▶ [Problem details]: Where does the string "cupcake" appear in the material? Copy each line that holds it.

▶ [Record set]:
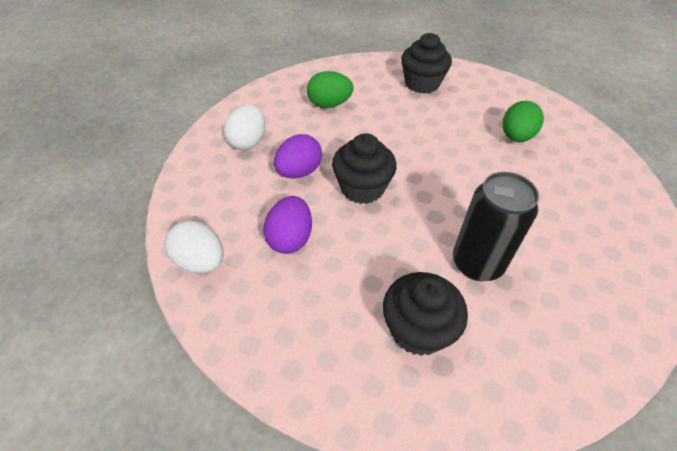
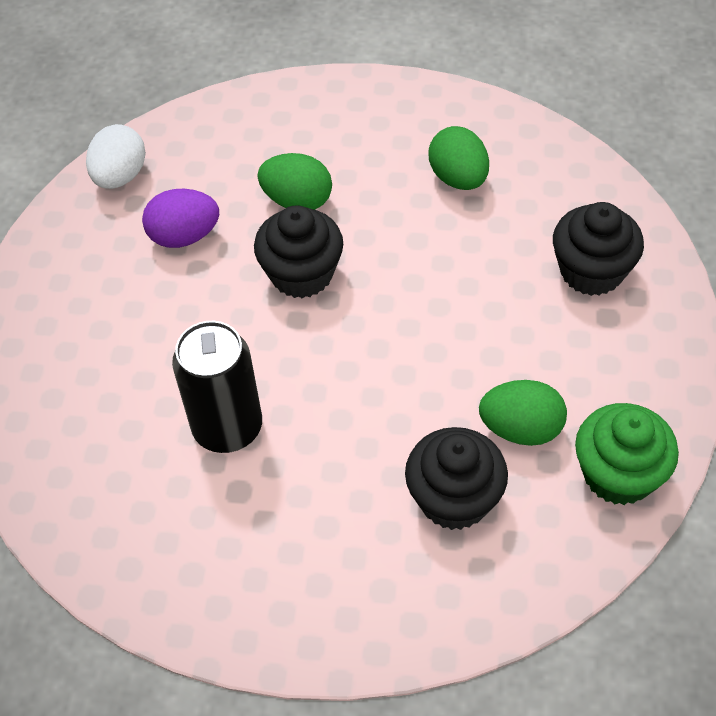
camera: 70 degrees right, 5 degrees up
(248, 142) = (326, 129): white egg -> none
(299, 172) = (297, 201): purple egg -> green egg
(418, 329) = (109, 391): black cupcake -> black cupcake (454, 498)
(552, 115) = (618, 474): none -> green cupcake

▶ [Response for this exercise]:
(418, 329) = (109, 391): black cupcake -> black cupcake (454, 498)
(552, 115) = (618, 474): none -> green cupcake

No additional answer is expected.